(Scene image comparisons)
────────────────────────────────────────

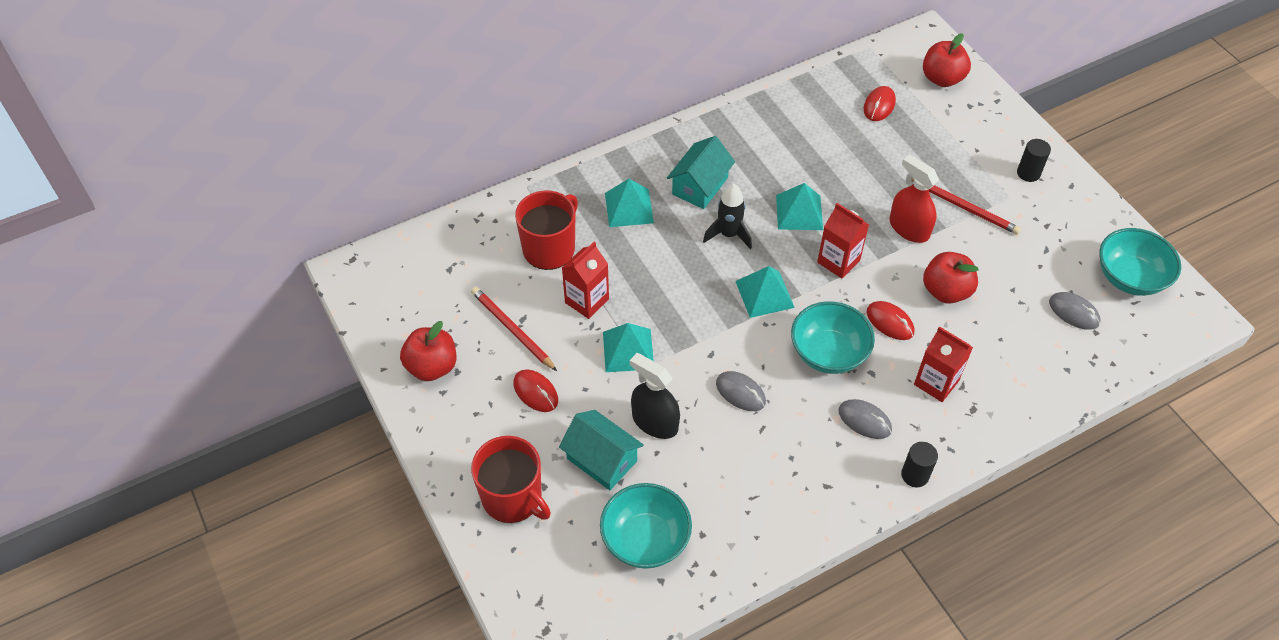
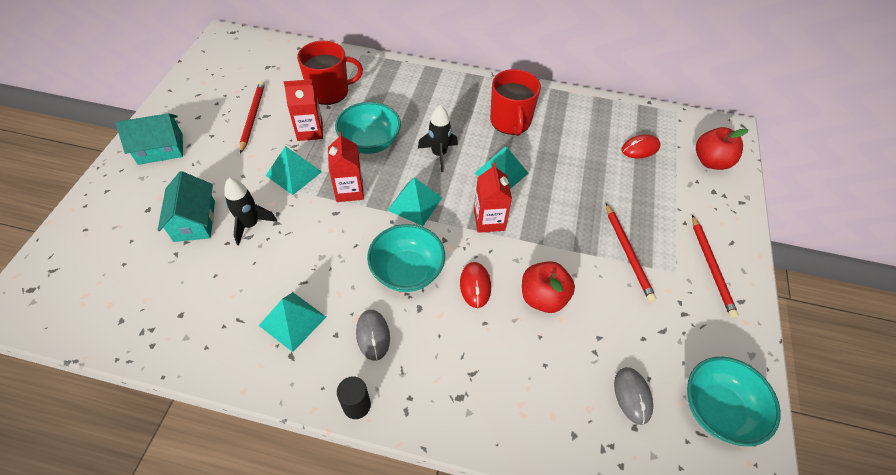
camera: 40 degrees right, 0 degrees up
(432, 367) = (190, 106): red apple -> none
(513, 498) = (125, 202): red mug -> red mug (510, 121)
(535, 392) = (217, 157): red mouse -> none
(629, 208) = (400, 100): turquoise pyramid -> turquoise pyramid (292, 321)
(645, 539) = (149, 287): turquoise bowl -> turquoise bowl (370, 142)
(655, 422) = (250, 225): black spray bottle -> black rocket
(700, 186) = (457, 117): turquoise house -> turquoise house (160, 149)
(740, 392) = (321, 249): grey mouse -> none
(909, 228) = (567, 236): red spray bottle -> none
(936, 382) = (456, 354): red carton -> red carton (349, 190)
(1028, 173) = (711, 266): black cylinder -> red pencil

────────────────────────────────────────

TASK TO CARRY OUT:
Within the records above, count the lines that include the string "spray"; state the number and nothing else.

YOUR SOLUTION:
2